WHAT IS NEEDED:
Which lines in the rows below contain the string "acciaccatura"? Show every such line, treating uppercase and lowercase as different.

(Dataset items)
────────────────────────────────────────
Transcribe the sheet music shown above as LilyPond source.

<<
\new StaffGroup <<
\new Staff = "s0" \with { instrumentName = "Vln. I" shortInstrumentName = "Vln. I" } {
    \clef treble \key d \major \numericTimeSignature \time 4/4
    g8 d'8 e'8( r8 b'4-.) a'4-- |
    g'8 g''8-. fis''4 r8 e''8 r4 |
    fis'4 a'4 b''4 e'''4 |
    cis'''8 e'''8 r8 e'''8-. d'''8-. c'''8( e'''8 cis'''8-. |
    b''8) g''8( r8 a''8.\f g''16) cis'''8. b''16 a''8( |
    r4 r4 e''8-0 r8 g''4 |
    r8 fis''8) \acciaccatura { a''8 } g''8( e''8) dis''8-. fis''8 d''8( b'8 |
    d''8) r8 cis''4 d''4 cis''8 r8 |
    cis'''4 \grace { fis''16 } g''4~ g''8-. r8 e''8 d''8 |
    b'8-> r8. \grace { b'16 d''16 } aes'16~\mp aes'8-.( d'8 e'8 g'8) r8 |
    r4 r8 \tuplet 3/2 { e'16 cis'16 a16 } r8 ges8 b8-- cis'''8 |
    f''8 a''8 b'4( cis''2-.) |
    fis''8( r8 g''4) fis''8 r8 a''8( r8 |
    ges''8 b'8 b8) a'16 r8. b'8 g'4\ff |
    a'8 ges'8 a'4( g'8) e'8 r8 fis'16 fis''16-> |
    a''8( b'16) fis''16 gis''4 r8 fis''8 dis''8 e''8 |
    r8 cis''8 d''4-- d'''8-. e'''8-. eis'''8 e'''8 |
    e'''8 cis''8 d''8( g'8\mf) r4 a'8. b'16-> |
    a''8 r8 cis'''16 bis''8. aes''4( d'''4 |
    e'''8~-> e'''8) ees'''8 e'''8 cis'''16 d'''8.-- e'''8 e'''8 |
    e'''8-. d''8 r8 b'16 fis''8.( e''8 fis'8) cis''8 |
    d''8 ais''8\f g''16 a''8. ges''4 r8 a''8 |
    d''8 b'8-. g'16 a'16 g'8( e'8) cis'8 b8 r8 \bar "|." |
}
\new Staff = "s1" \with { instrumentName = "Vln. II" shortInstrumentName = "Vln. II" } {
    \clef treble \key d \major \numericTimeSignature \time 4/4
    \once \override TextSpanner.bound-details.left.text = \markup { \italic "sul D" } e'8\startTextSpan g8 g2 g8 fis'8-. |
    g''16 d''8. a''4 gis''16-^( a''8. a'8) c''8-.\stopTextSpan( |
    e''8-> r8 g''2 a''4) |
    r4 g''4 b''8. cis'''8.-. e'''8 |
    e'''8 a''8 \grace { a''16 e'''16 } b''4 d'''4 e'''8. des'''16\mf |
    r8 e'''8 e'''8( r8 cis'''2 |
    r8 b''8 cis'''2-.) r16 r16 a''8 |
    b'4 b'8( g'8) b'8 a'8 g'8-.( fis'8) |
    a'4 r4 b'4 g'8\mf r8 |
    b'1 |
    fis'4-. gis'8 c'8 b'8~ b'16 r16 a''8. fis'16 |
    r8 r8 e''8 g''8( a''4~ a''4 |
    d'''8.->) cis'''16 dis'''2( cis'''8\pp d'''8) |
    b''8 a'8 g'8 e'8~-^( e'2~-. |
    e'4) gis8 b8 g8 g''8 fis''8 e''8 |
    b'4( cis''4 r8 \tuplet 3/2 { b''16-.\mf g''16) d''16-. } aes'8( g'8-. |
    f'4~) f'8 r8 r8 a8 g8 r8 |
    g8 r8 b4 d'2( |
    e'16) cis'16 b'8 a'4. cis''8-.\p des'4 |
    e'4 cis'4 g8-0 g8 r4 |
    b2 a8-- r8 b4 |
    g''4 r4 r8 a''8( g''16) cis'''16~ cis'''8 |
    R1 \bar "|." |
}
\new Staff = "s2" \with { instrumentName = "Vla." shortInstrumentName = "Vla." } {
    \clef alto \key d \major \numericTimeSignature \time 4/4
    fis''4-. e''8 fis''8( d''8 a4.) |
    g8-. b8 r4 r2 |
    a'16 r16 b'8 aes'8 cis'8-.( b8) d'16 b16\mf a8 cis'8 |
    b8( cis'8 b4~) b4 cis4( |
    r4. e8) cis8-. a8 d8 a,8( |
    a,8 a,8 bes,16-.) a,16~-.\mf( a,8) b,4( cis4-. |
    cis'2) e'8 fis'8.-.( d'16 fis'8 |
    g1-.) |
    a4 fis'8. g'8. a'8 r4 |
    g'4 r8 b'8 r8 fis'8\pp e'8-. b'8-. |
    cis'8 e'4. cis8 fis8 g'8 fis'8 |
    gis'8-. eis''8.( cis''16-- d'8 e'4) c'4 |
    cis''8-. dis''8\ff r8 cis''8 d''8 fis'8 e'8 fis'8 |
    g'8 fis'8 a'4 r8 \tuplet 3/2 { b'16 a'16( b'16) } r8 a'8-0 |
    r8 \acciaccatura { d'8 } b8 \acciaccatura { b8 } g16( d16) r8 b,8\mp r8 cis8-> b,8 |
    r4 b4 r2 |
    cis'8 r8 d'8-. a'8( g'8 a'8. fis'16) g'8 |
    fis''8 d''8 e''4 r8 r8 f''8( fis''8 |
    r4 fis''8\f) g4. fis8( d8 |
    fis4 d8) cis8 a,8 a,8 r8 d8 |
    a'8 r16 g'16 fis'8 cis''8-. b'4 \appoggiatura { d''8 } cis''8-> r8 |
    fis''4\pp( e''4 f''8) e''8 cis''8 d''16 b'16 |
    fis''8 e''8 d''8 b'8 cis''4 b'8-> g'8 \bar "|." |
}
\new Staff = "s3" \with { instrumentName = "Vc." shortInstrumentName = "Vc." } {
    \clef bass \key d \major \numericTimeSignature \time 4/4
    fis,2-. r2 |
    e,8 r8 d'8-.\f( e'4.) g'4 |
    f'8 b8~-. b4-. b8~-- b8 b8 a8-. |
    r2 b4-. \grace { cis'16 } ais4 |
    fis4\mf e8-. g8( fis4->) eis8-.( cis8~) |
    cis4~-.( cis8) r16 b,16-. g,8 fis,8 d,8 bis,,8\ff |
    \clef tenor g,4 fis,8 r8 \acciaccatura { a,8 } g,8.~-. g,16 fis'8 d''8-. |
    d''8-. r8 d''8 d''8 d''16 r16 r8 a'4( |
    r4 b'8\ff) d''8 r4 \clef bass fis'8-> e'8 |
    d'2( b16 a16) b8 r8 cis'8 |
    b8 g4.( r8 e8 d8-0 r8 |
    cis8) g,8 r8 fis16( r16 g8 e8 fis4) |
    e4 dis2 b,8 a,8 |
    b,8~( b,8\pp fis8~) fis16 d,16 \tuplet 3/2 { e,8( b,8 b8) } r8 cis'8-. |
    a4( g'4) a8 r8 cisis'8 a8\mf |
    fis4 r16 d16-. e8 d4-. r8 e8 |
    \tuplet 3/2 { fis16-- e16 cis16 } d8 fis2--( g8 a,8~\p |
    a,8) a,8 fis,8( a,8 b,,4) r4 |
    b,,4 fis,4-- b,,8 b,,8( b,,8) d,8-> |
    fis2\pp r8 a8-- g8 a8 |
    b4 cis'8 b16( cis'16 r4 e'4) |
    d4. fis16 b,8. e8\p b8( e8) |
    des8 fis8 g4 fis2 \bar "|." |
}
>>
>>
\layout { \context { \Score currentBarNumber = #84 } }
────────────────────────────────────────
FINISHED TASK:
    r8 fis''8) \acciaccatura { a''8 } g''8( e''8) dis''8-. fis''8 d''8( b'8 |
    r8 \acciaccatura { d'8 } b8 \acciaccatura { b8 } g16( d16) r8 b,8\mp r8 cis8-> b,8 |
    \clef tenor g,4 fis,8 r8 \acciaccatura { a,8 } g,8.~-. g,16 fis'8 d''8-. |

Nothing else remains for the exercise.